> **TASK DETAILS**
Only one stretch of the data should be retyped: the lines from the line containing "P2 pin 2: GND -> OUT" through the line containing "C12: 100pF (DAC, SIG) -> 100pF (DAC, GND)". Keep pictures out of it.

> **SUPPLIED INFORMATION**
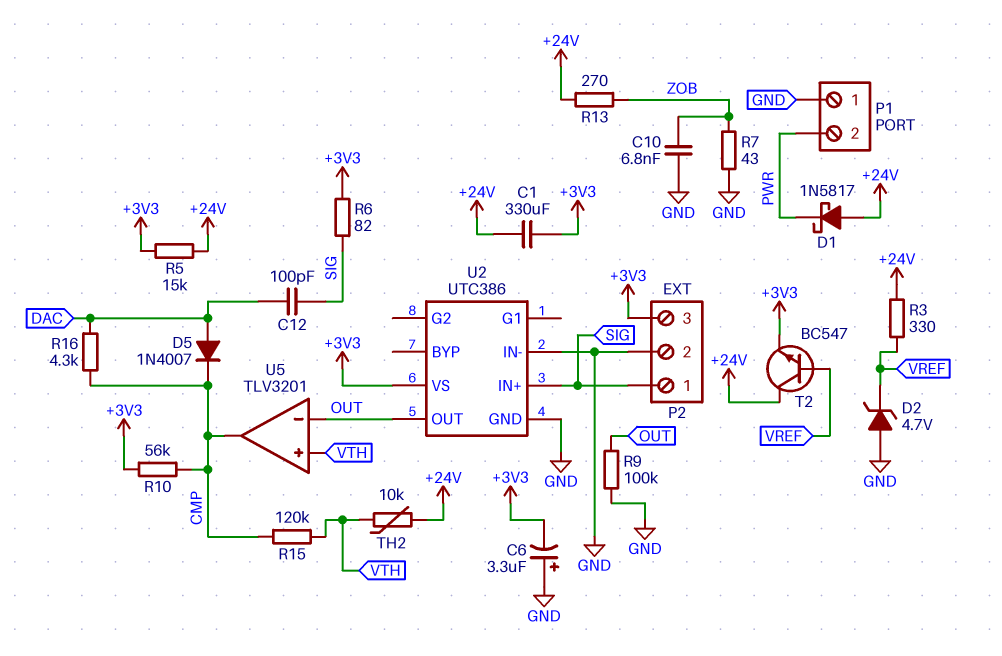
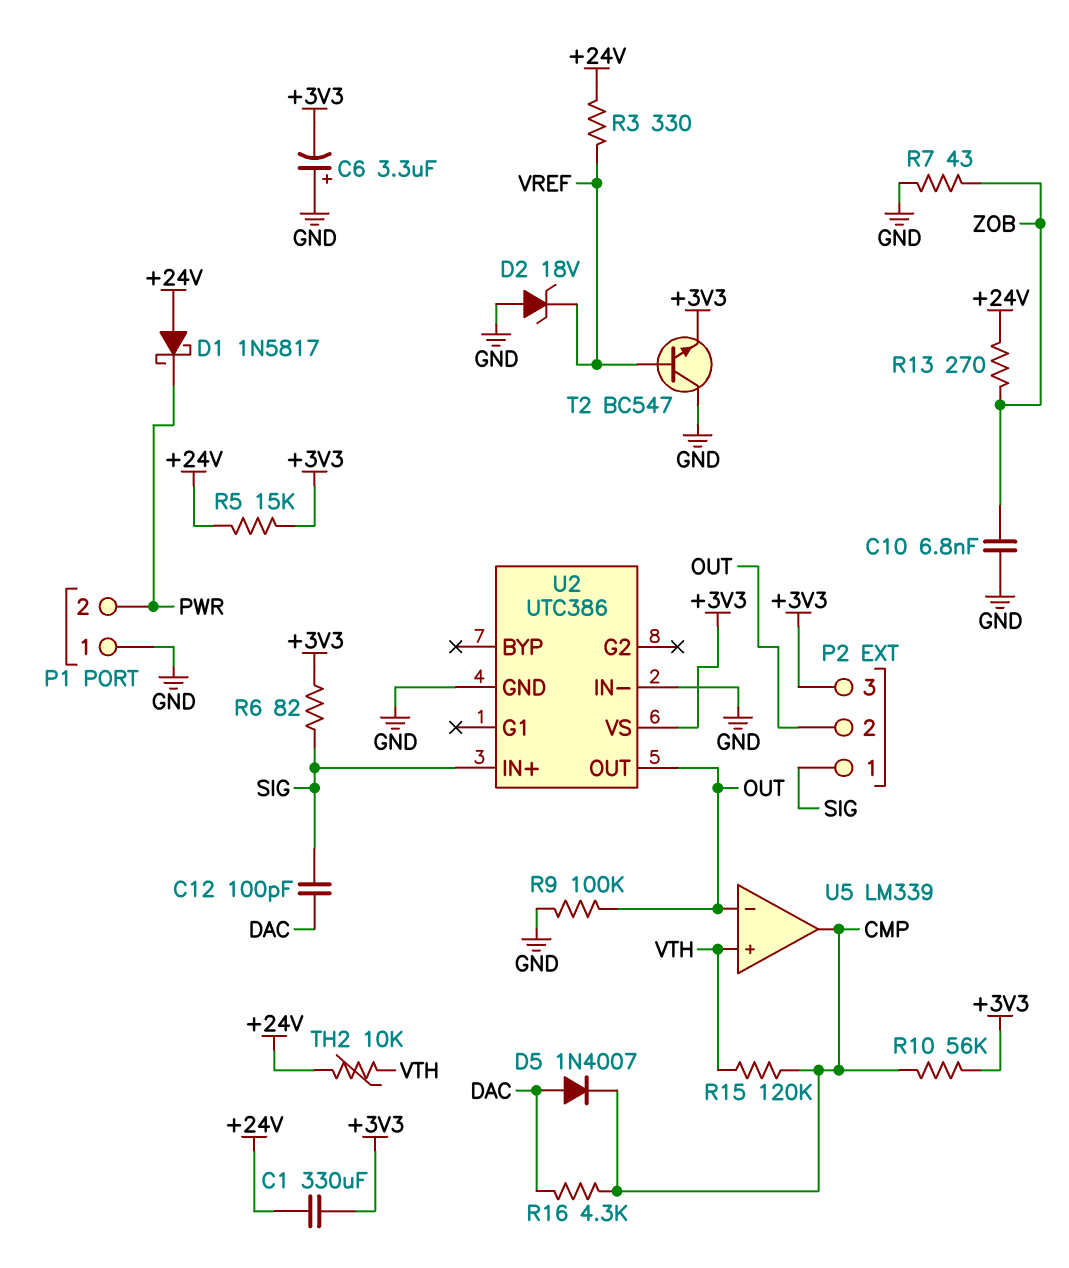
D2: zener 4.7V (A GND, K VREF) -> zener 18V (A GND, K VREF)
P2 pin 2: GND -> OUT
T2: NPN BC547 (B VREF, C +24V, E +3V3) -> NPN BC547 (B VREF, C GND, E +3V3)
U5: TLV3201 -> LM339

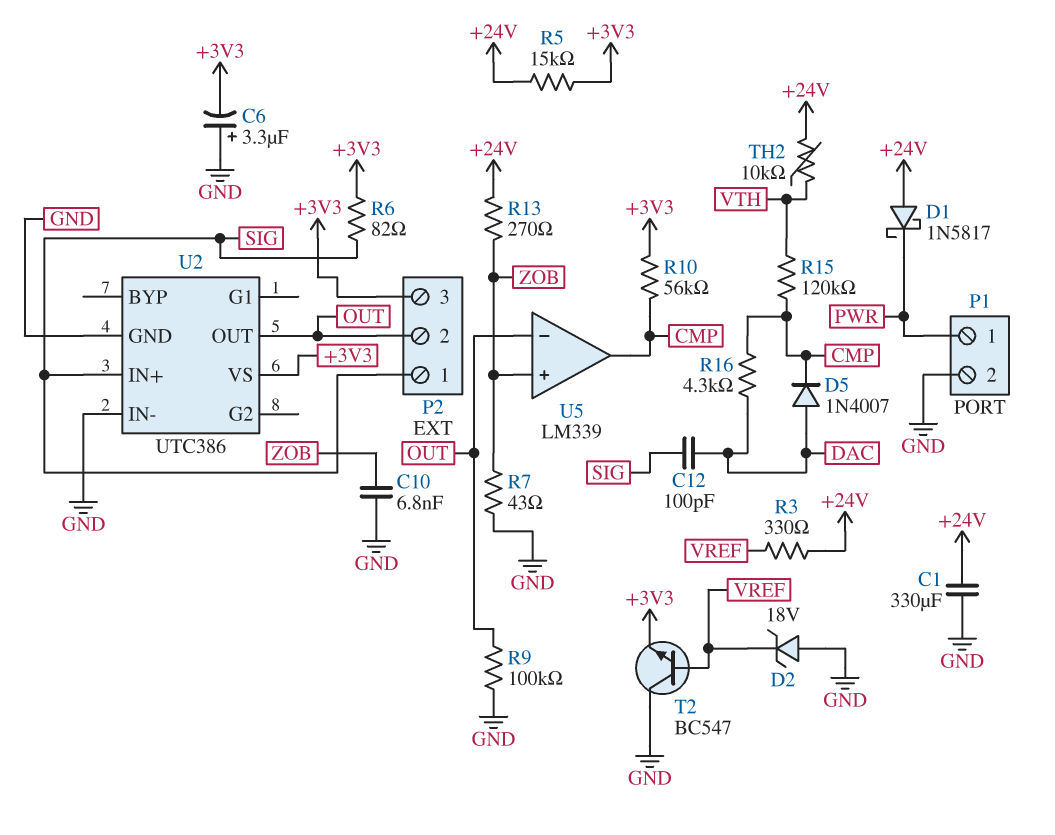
C1: 330uF (+3V3, +24V) -> 330uF (+24V, GND)
P1 pin 1: GND -> PWR
P1 pin 2: PWR -> GND
U5 pin in+: VTH -> ZOB

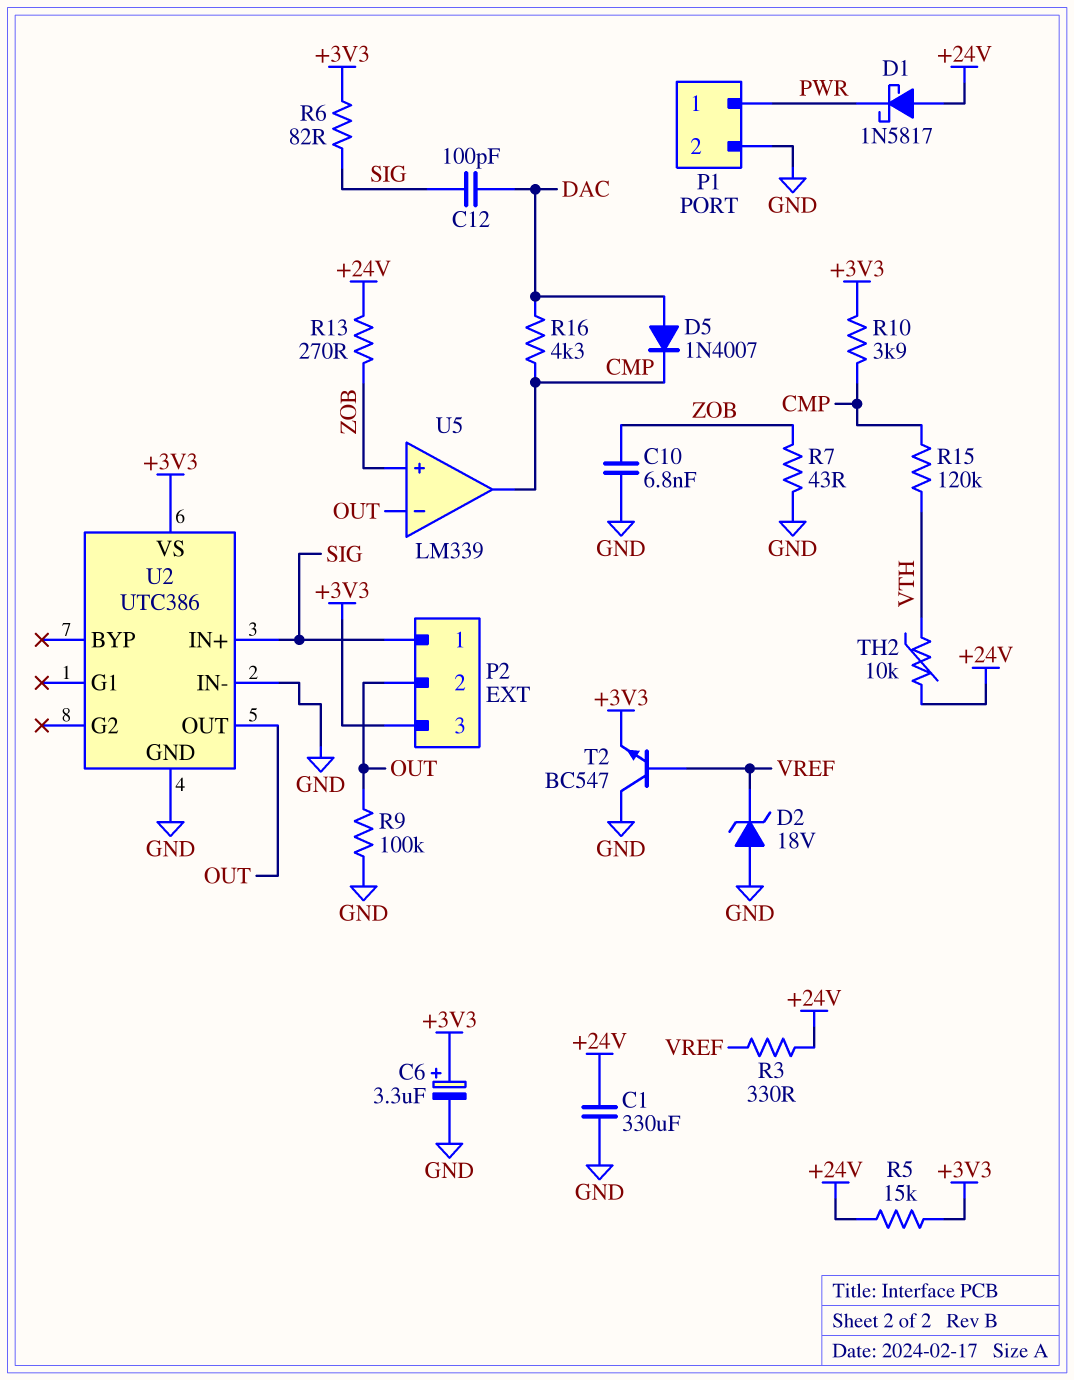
C6: 3.3uF (plus GND, minus +3V3) -> 3.3uF (plus +3V3, minus GND)
R10: 56k (+3V3, CMP) -> 3.9k (+3V3, CMP)

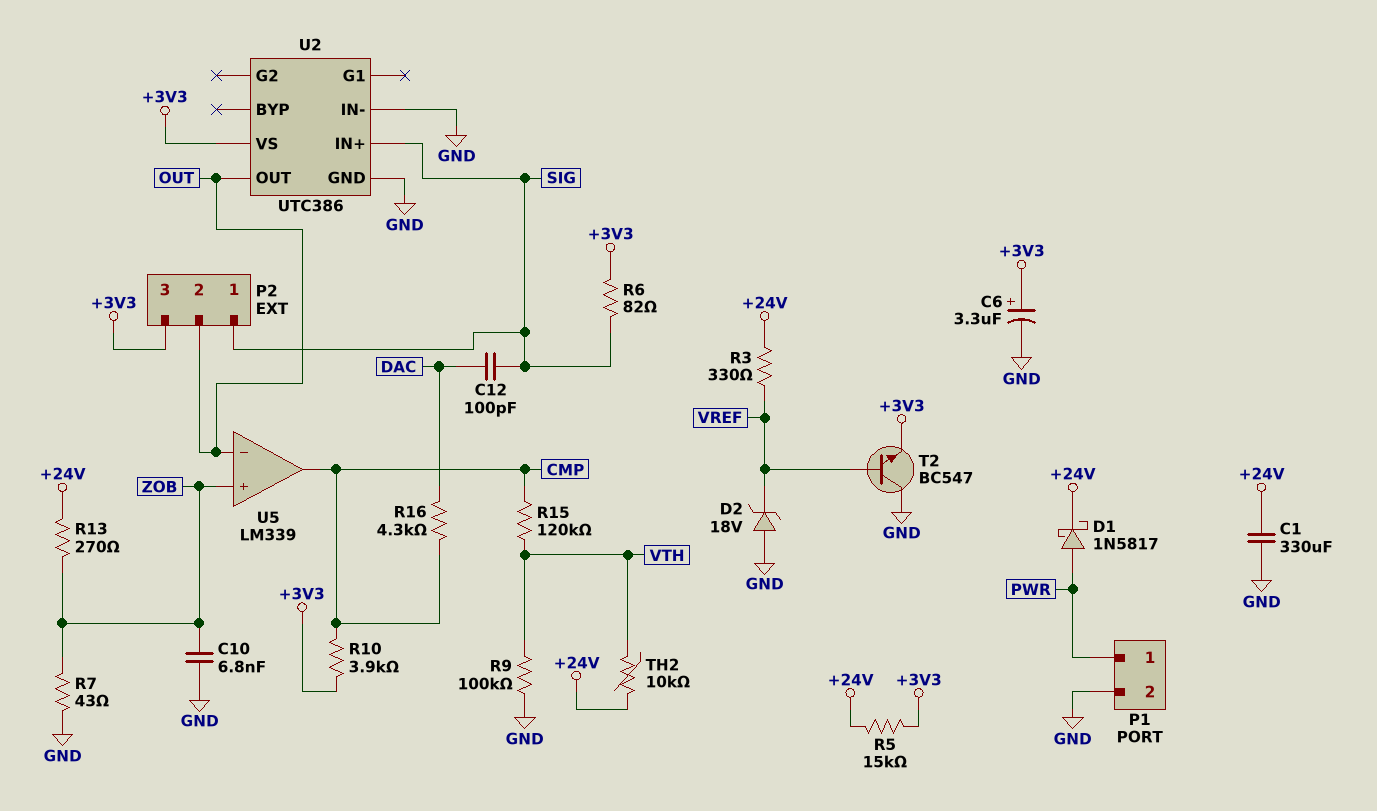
D1: schottky 1N5817 (A +24V, K PWR) -> schottky 1N5817 (A PWR, K +24V)
D5: diode 1N4007 (A DAC, K CMP) -> none
R9: 100k (GND, OUT) -> 100k (GND, VTH)

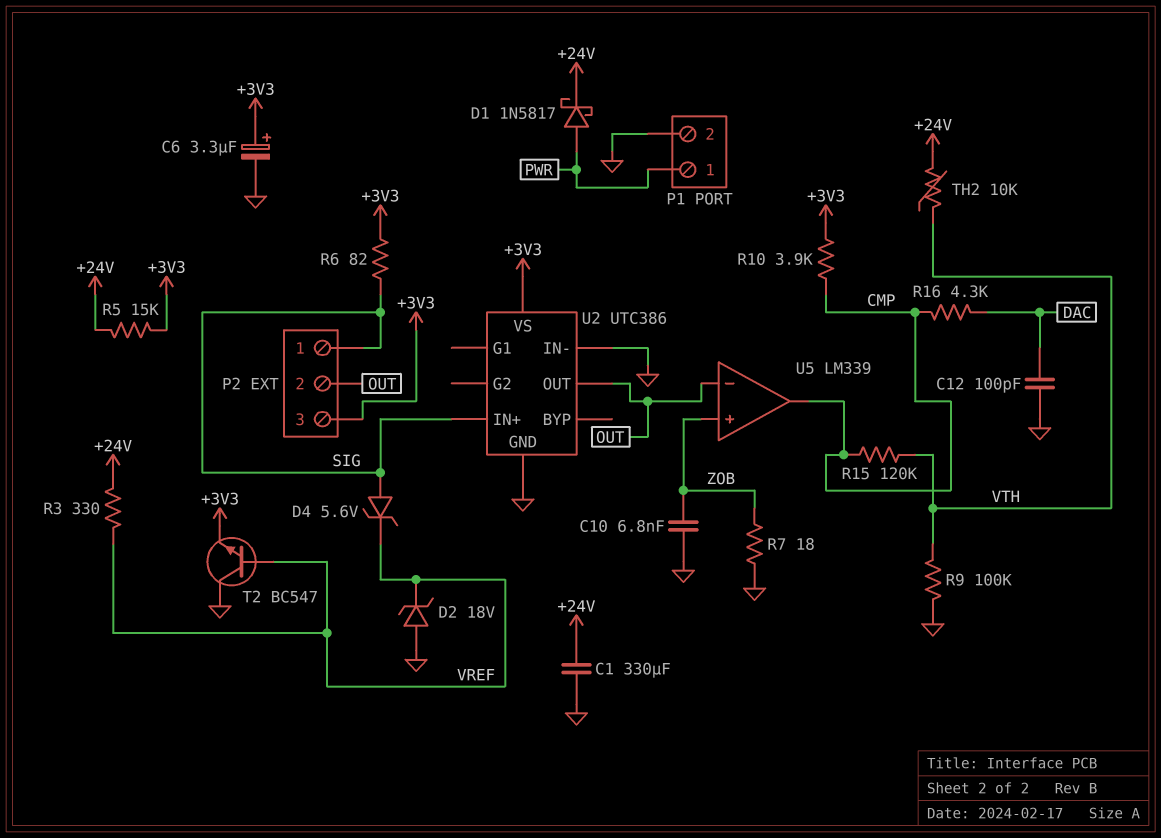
C12: 100pF (DAC, SIG) -> 100pF (DAC, GND)
D4: none -> zener 5.6V (A SIG, K VREF)
R7: 43 (GND, ZOB) -> 18 (GND, ZOB)
R13: 270 (+24V, ZOB) -> none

> **RESPONSE TO THIS TASK**
P2 pin 2: GND -> OUT
T2: NPN BC547 (B VREF, C +24V, E +3V3) -> NPN BC547 (B VREF, C GND, E +3V3)
U5: TLV3201 -> LM339

C1: 330uF (+3V3, +24V) -> 330uF (+24V, GND)
P1 pin 1: GND -> PWR
P1 pin 2: PWR -> GND
U5 pin in+: VTH -> ZOB

C6: 3.3uF (plus GND, minus +3V3) -> 3.3uF (plus +3V3, minus GND)
R10: 56k (+3V3, CMP) -> 3.9k (+3V3, CMP)

D1: schottky 1N5817 (A +24V, K PWR) -> schottky 1N5817 (A PWR, K +24V)
D5: diode 1N4007 (A DAC, K CMP) -> none
R9: 100k (GND, OUT) -> 100k (GND, VTH)

C12: 100pF (DAC, SIG) -> 100pF (DAC, GND)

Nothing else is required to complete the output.